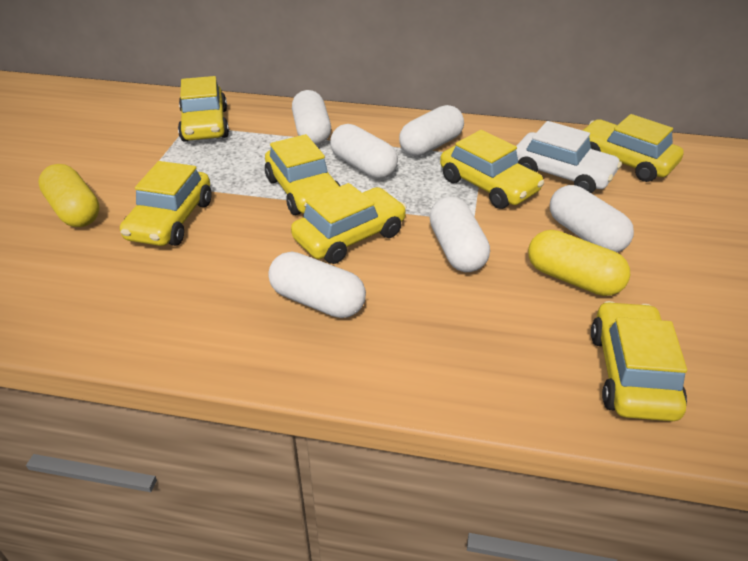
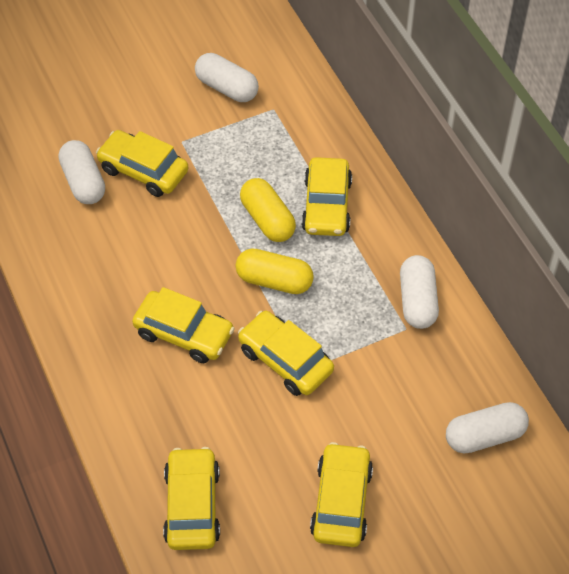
white capsule: 6 -> 4
white car: 1 -> 0
yellow car: 7 -> 6

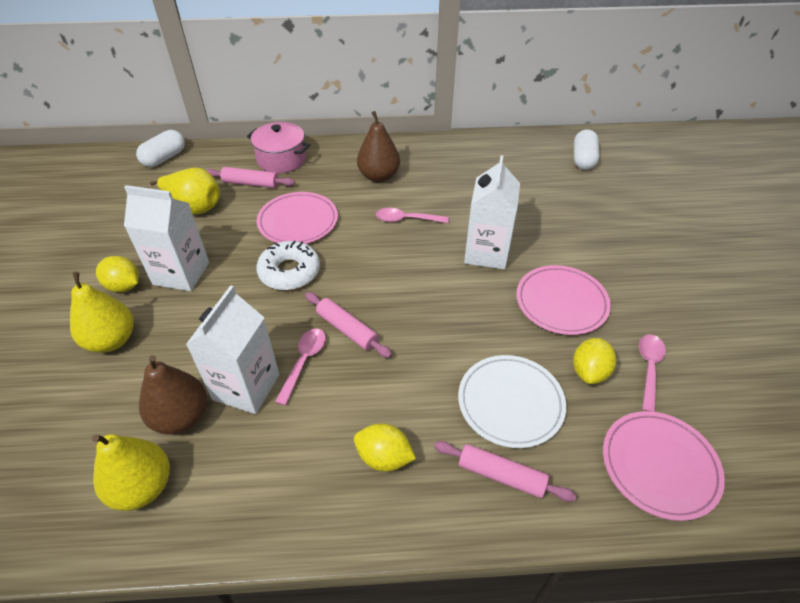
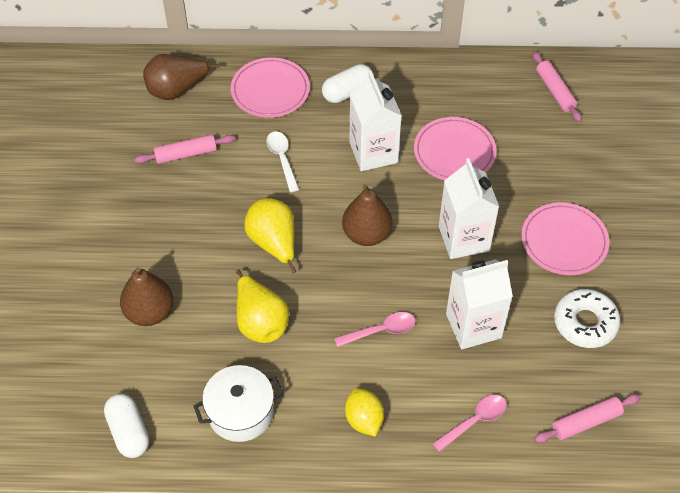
brown pear: 2 -> 3
pink pot: 1 -> 0
pink spoon: 3 -> 2
white plate: 1 -> 0
white pot: 0 -> 1
white spoon: 0 -> 1
yellow lemon: 3 -> 1
yellow pear: 3 -> 2

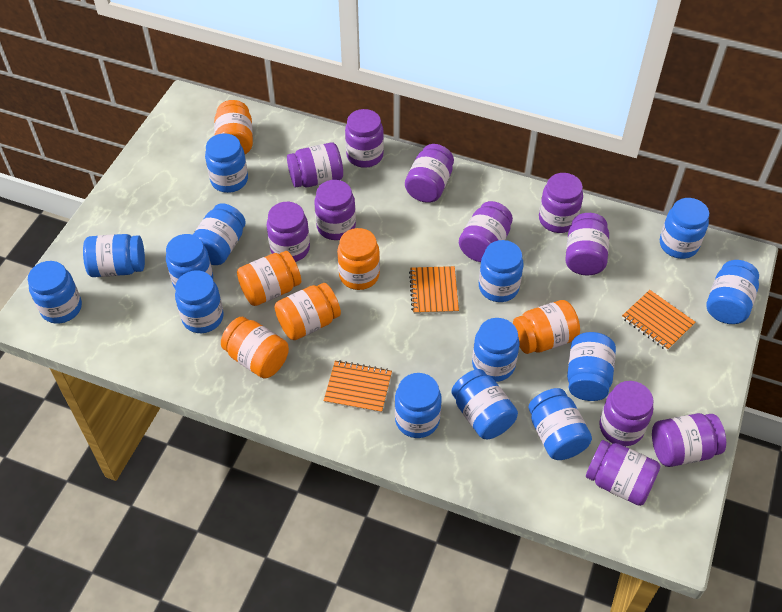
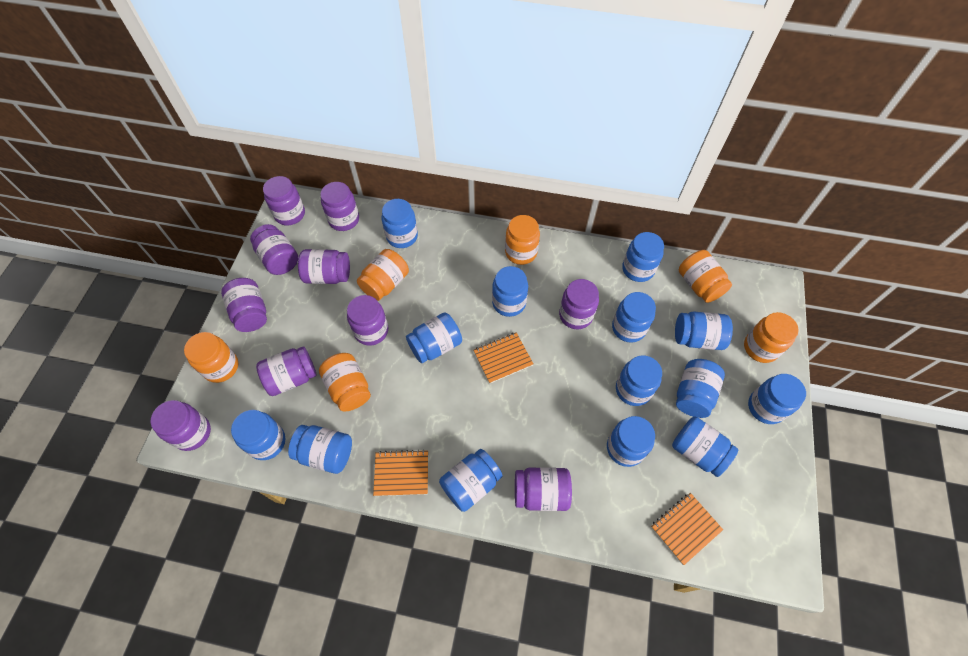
purple jar: 11 -> 10

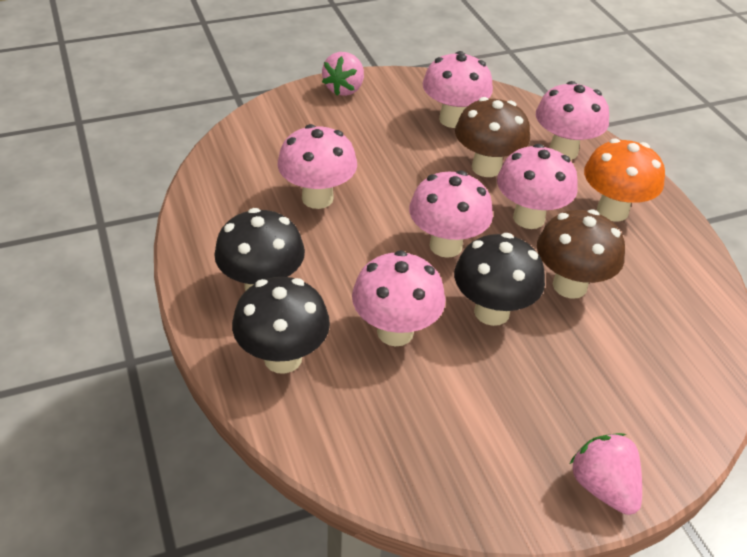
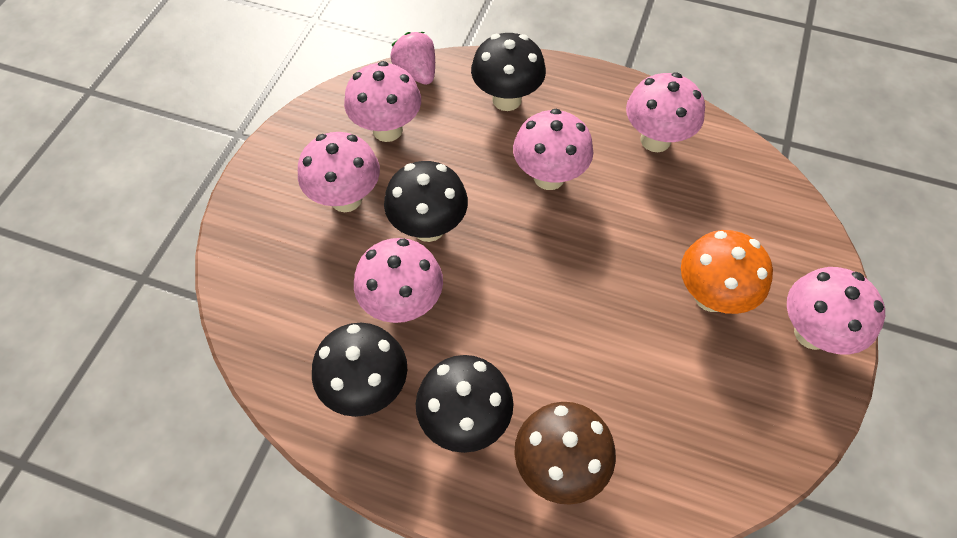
black mushroom: 3 -> 4
brown mushroom: 2 -> 1
pink strawberry: 2 -> 1

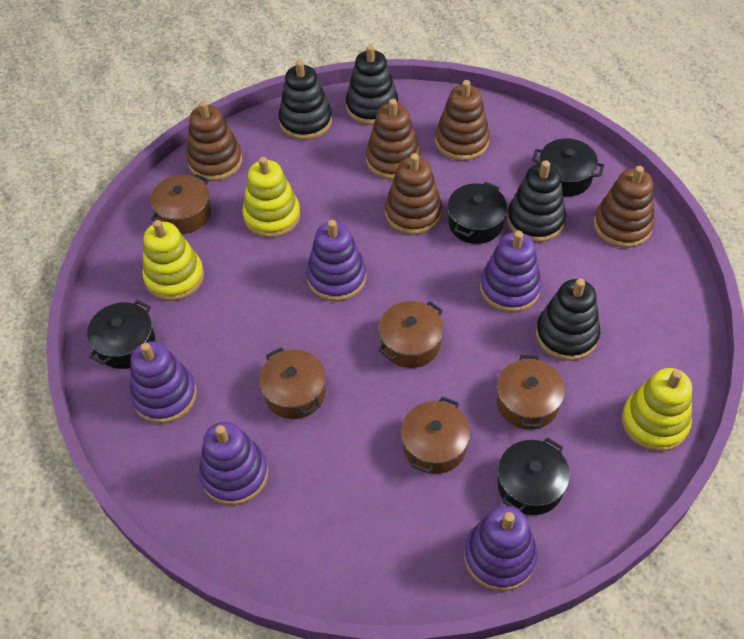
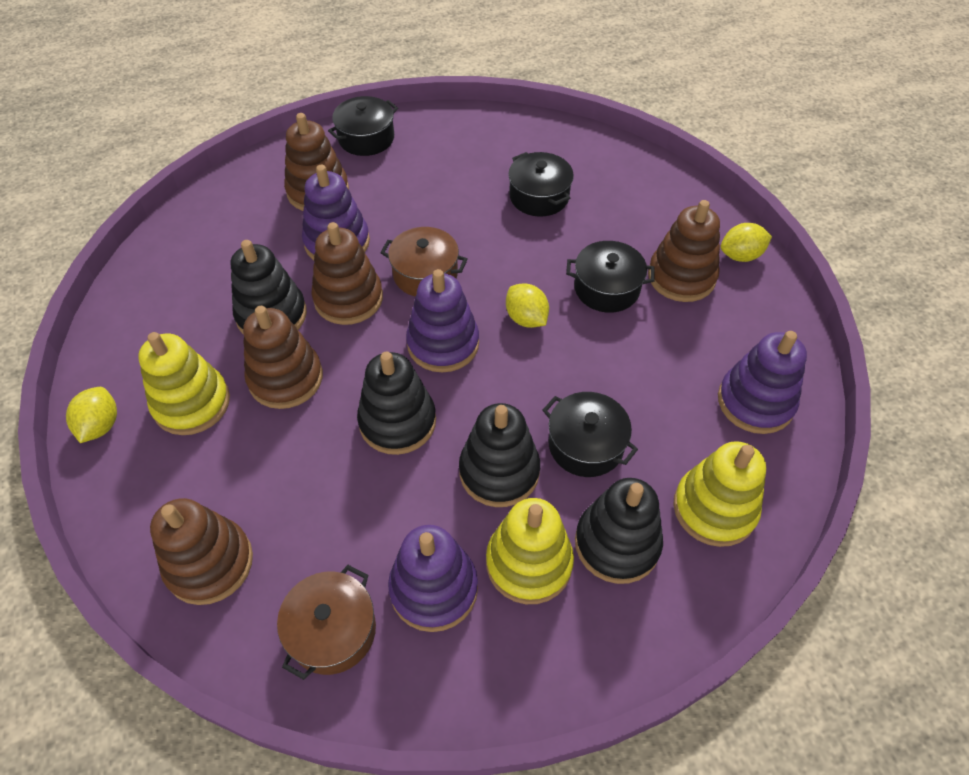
brown pot: 5 -> 2
purple stacking toy: 5 -> 4
yellow lemon: 0 -> 3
§ §
TASK DETAILS:
Your task is to show every line of the listing above containing "yellow".

ANSWER FOR THIS EXERCISE:
yellow car: 7 -> 6
yellow lemon: 3 -> 1
yellow pear: 3 -> 2
yellow lemon: 0 -> 3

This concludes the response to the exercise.